Content revision data:
◇ ◇ ◇ ◇

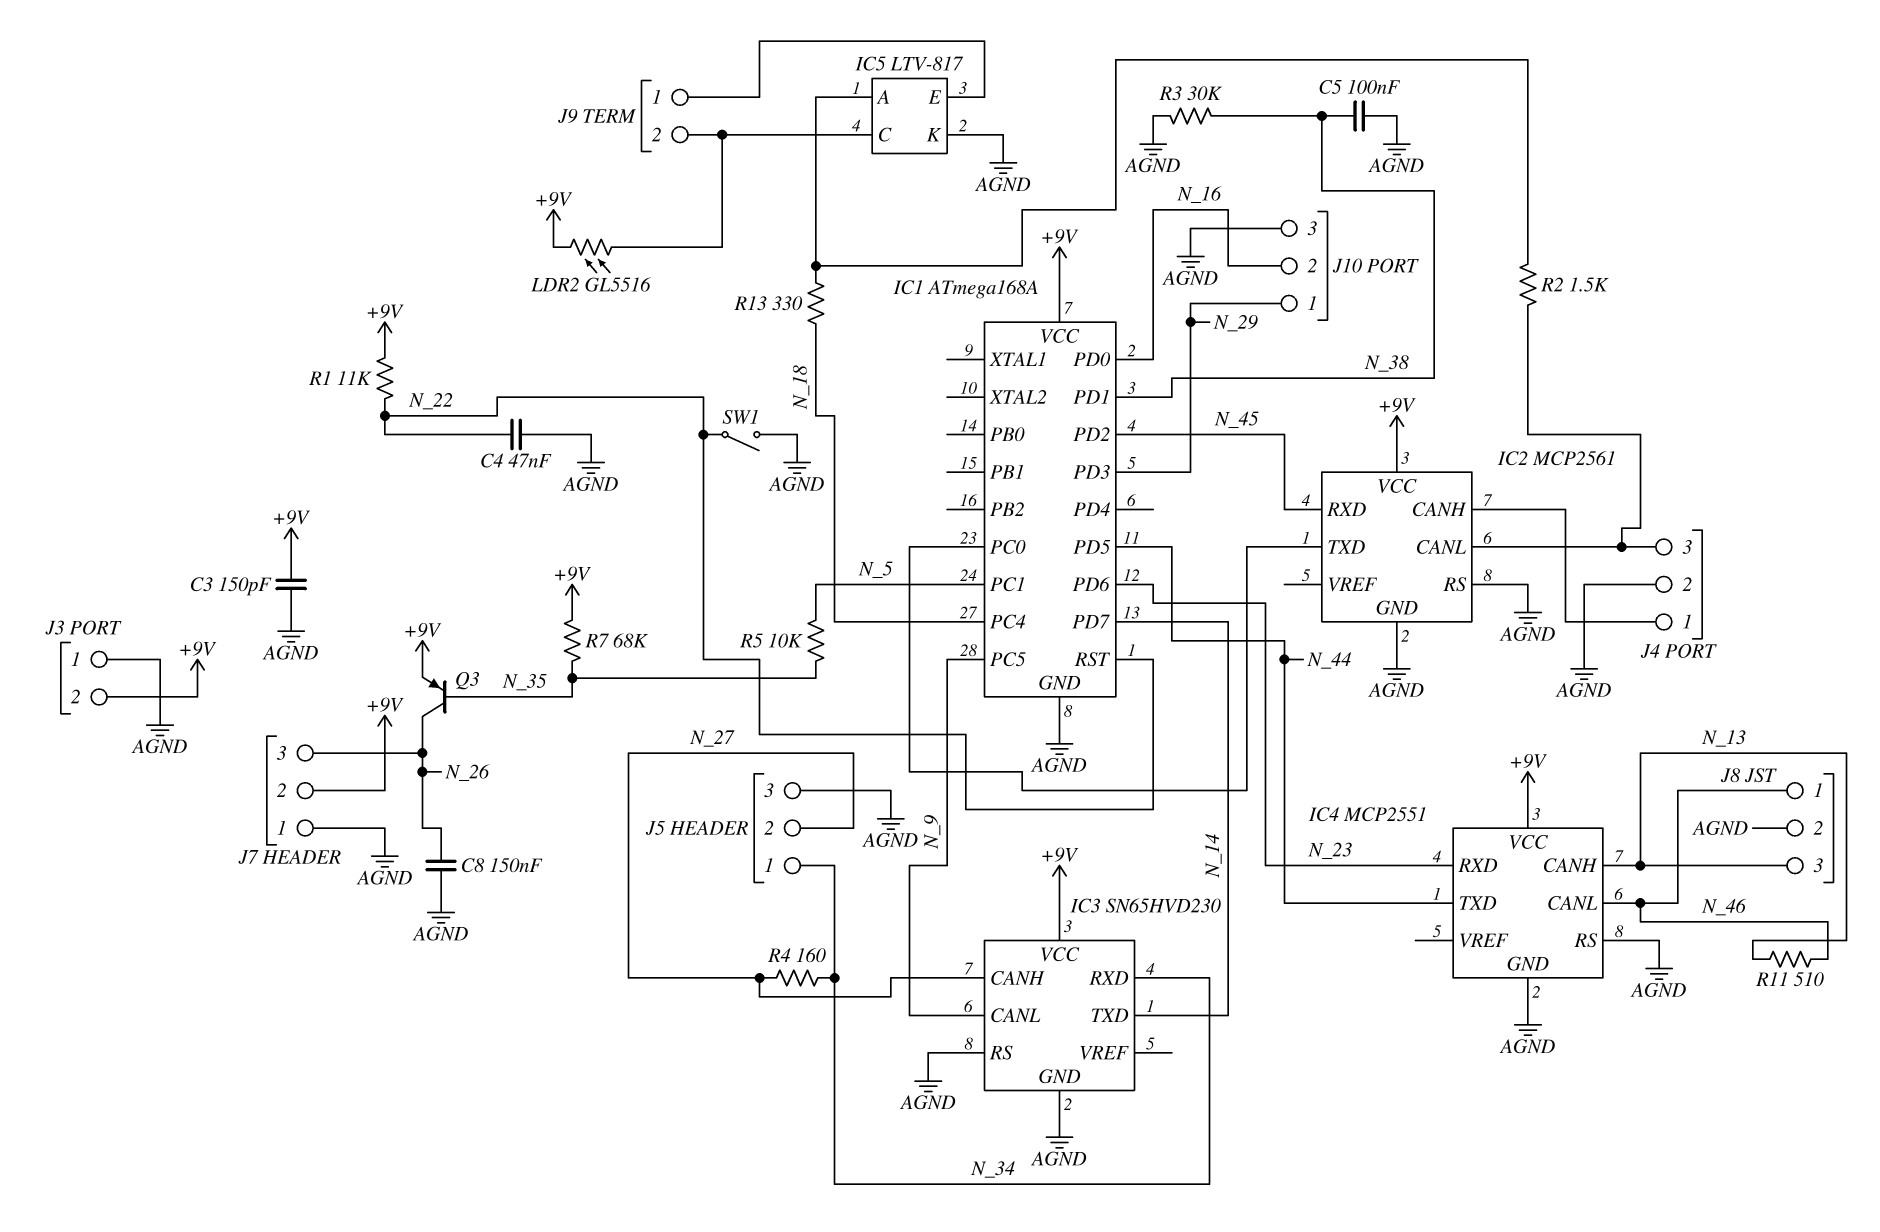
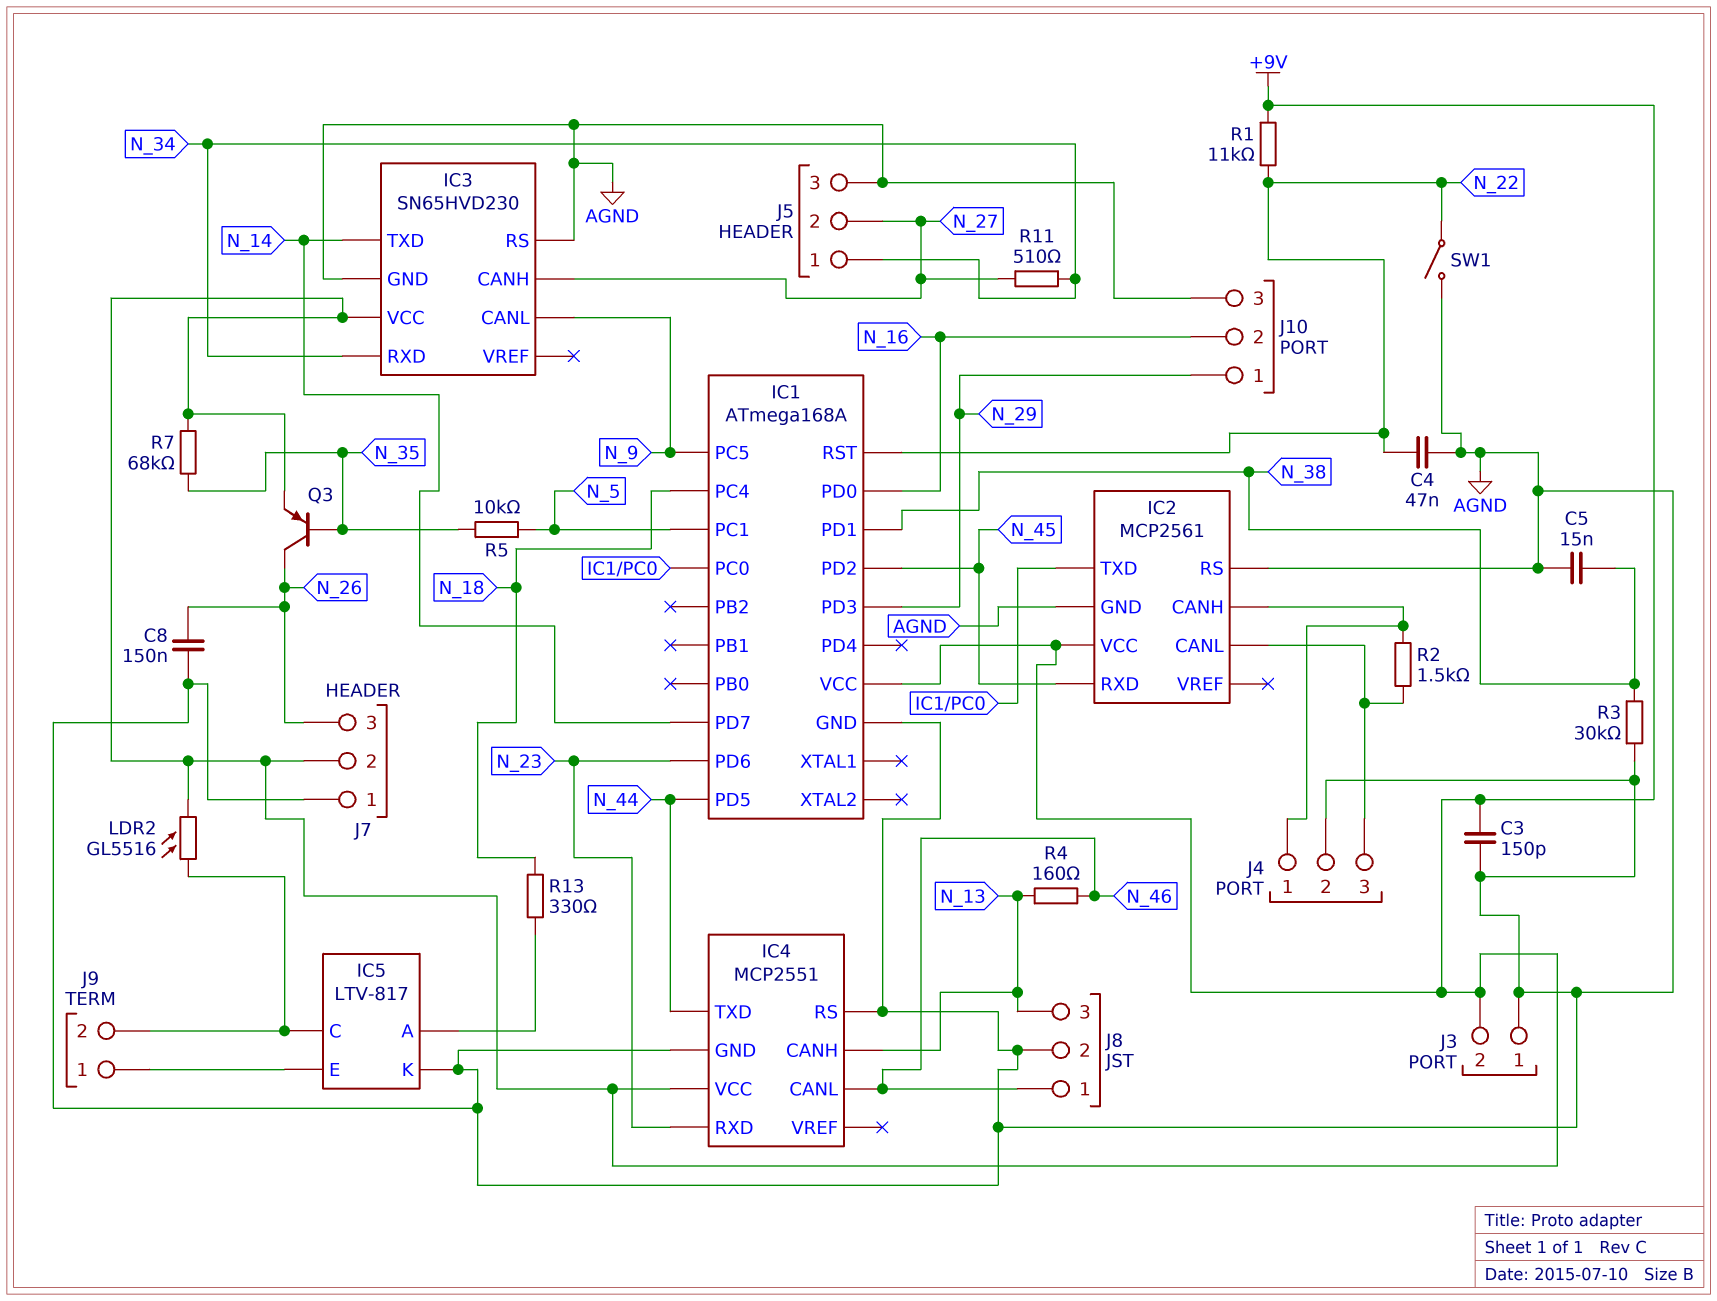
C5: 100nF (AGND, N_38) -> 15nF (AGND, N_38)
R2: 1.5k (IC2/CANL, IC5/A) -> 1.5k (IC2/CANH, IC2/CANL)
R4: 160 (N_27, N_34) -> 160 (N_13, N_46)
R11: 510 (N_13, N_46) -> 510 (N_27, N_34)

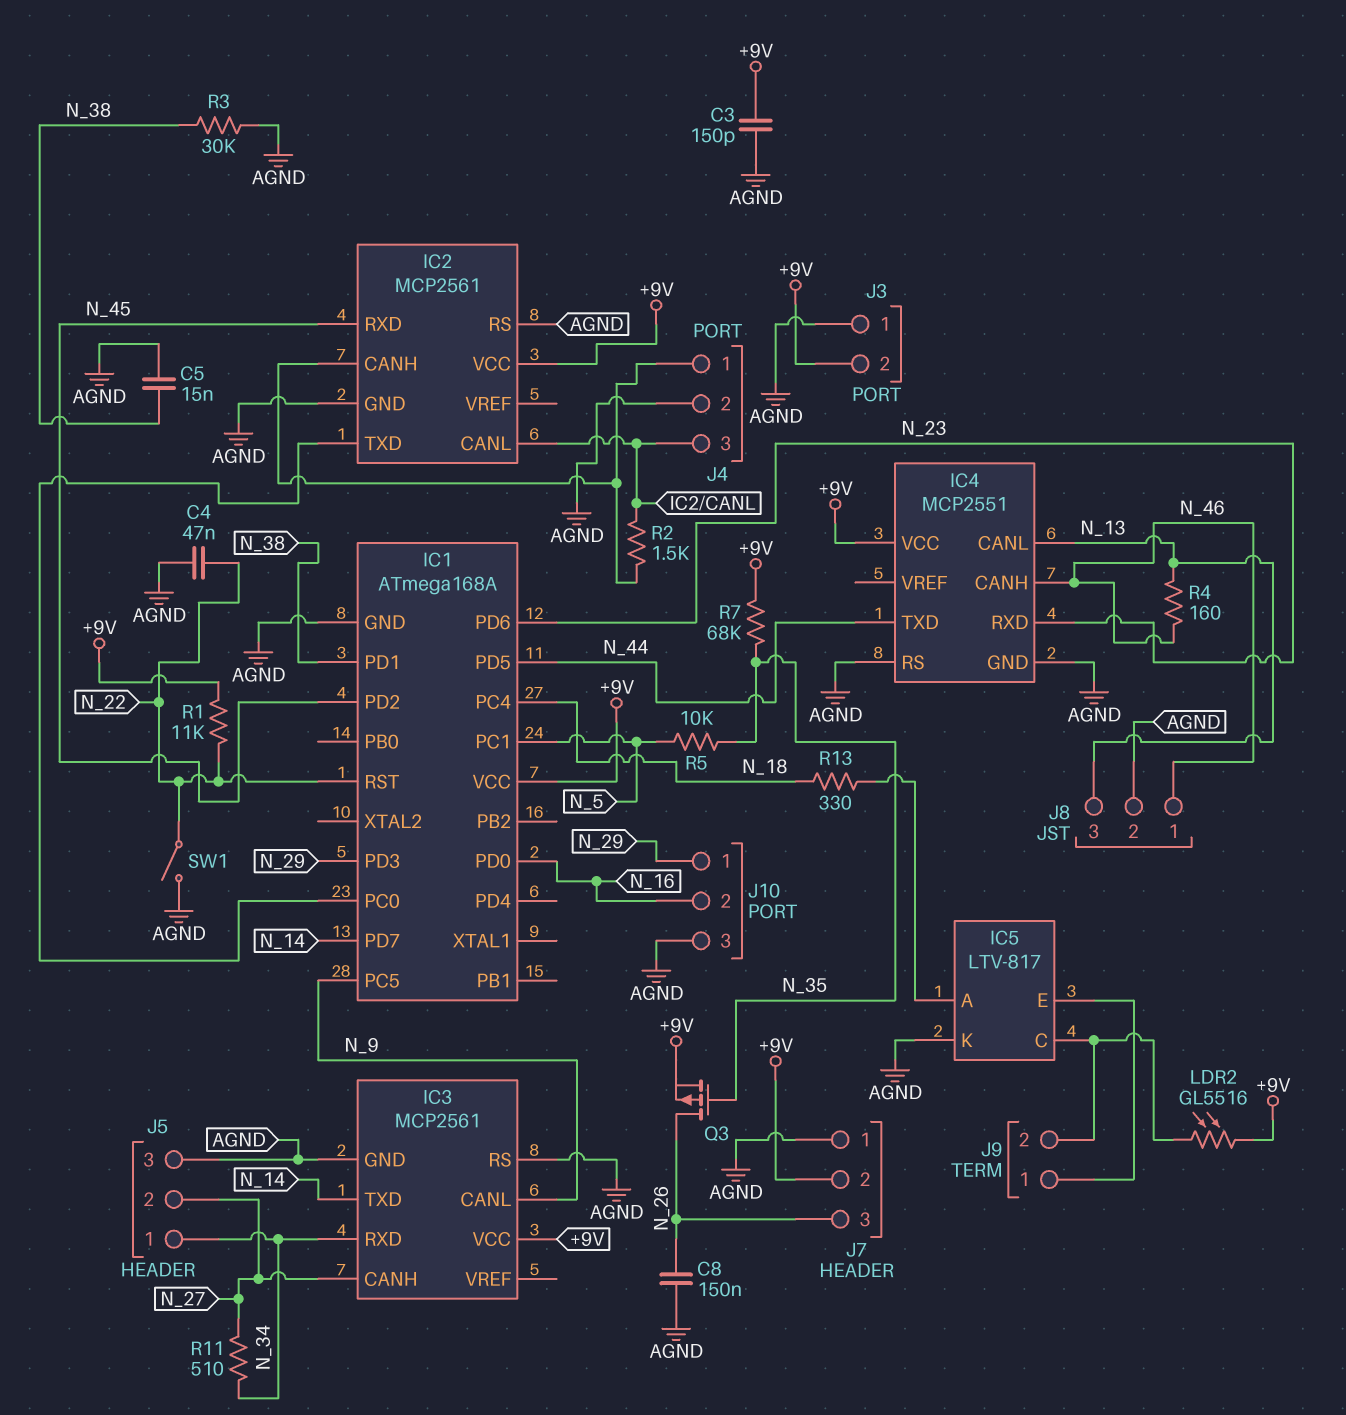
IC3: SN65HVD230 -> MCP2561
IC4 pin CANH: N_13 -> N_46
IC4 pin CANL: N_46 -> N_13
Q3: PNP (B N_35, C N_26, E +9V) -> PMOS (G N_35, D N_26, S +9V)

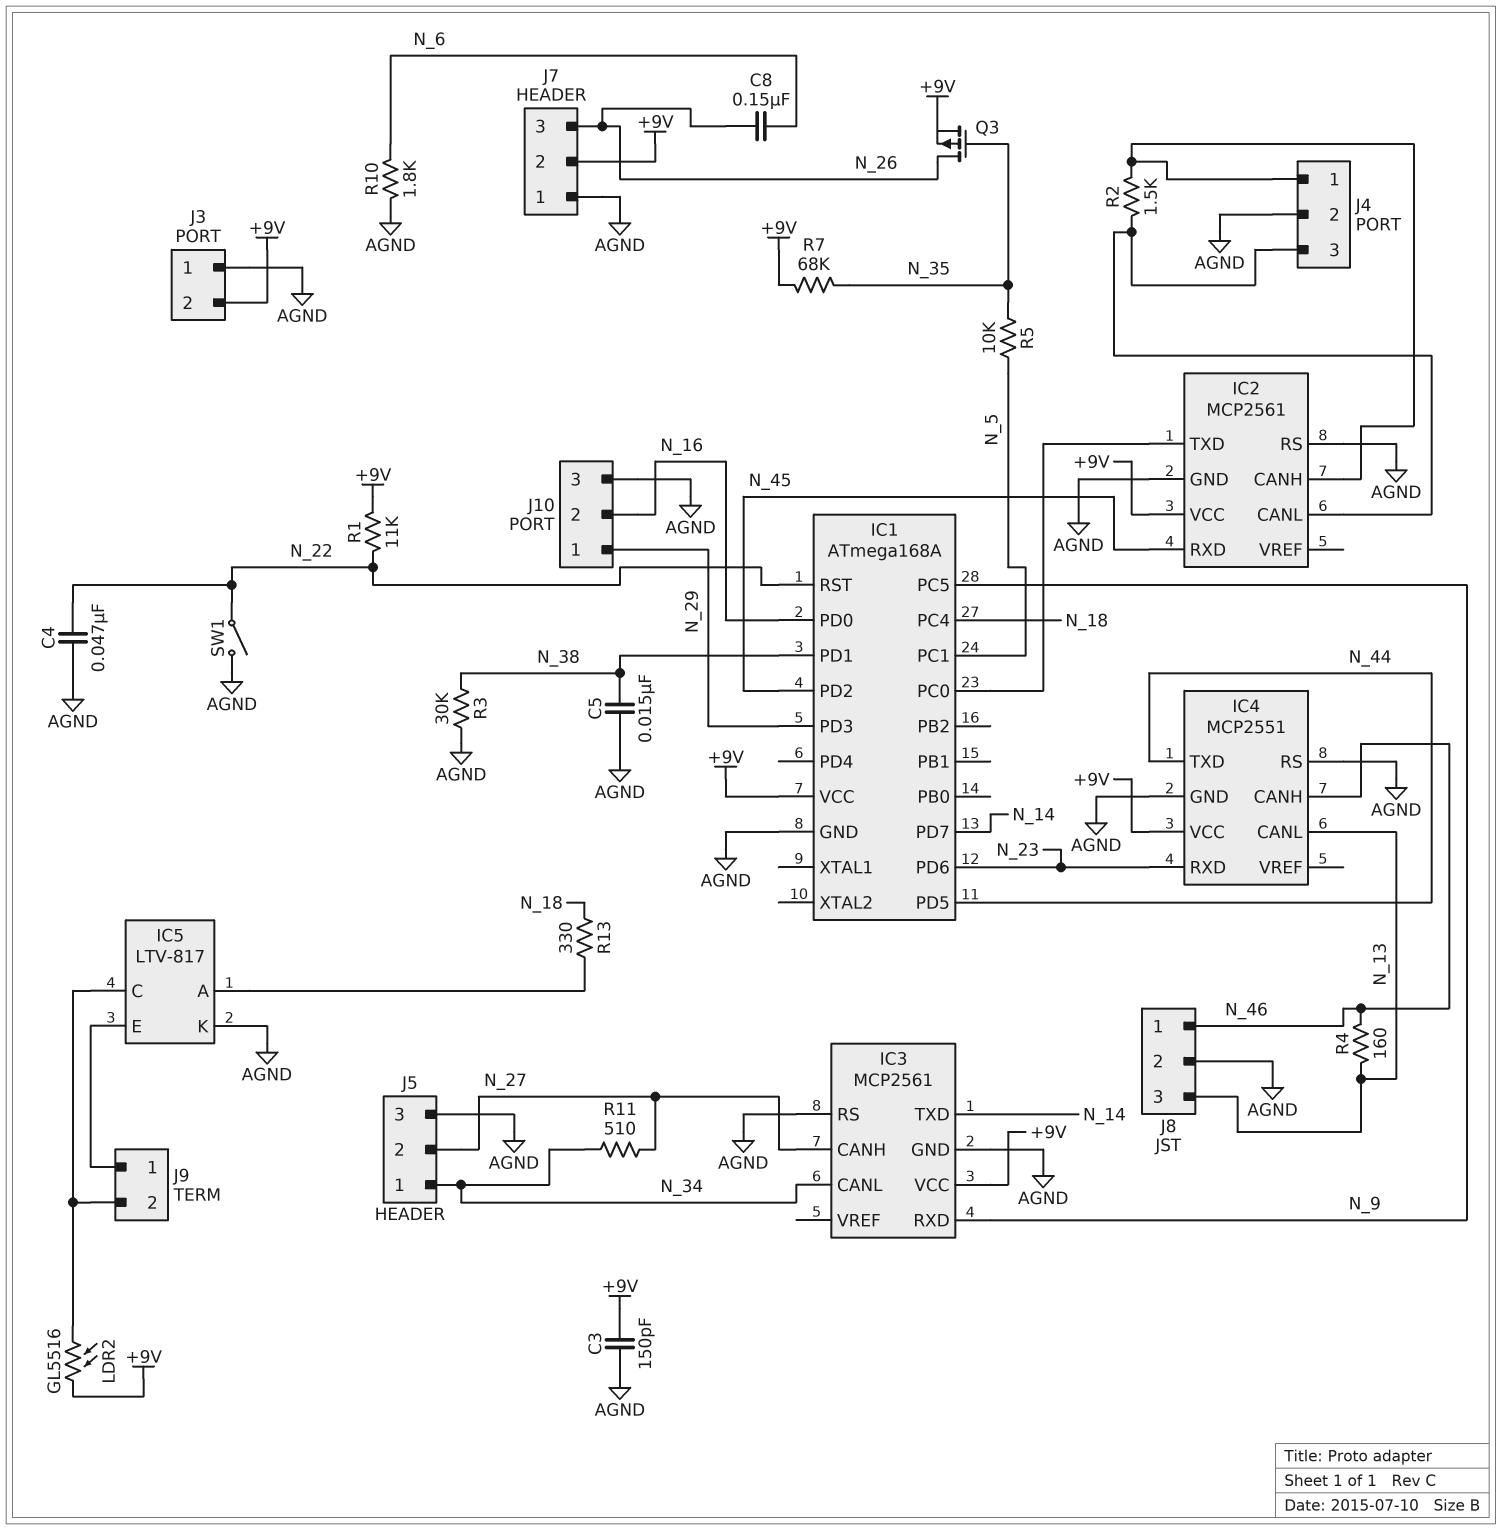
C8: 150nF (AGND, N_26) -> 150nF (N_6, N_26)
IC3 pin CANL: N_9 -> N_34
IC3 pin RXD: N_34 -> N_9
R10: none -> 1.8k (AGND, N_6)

◇ ◇ ◇ ◇

§ **About this exercise**
What lines above contain the string "CANH"? Copy all of them.

§ **Your response**
R2: 1.5k (IC2/CANL, IC5/A) -> 1.5k (IC2/CANH, IC2/CANL)
IC4 pin CANH: N_13 -> N_46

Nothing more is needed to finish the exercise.